Copy the rows word for word, starting at the row that contains "green cross: moved 4" and ending with the row that contains "orange rectangle: moved 6 px right, 12 px up". Leave out the pictures.

-- START Records shown --

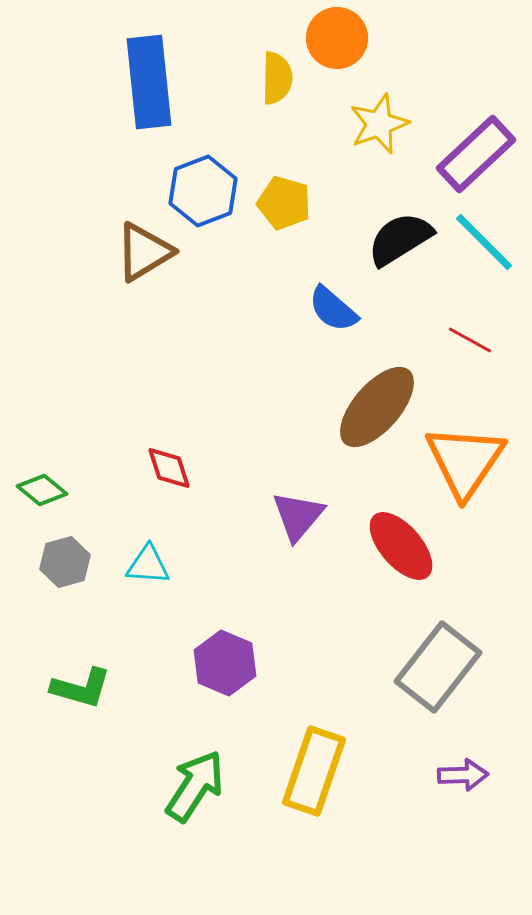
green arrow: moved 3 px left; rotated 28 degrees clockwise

-- END Records shown --
-- START Records shown --

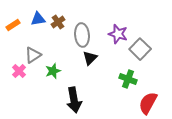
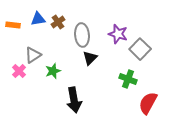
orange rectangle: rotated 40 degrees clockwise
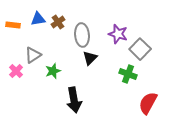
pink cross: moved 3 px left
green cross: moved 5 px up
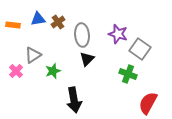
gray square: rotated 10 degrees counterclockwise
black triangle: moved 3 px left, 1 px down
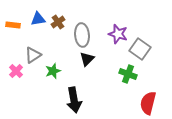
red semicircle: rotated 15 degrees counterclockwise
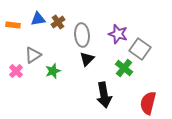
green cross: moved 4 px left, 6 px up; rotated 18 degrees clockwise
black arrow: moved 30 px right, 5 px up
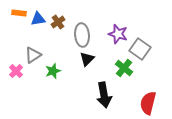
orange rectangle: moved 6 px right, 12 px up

-- END Records shown --

Finished task:
green cross: moved 4 px left, 6 px up; rotated 18 degrees clockwise
black arrow: moved 30 px right, 5 px up
orange rectangle: moved 6 px right, 12 px up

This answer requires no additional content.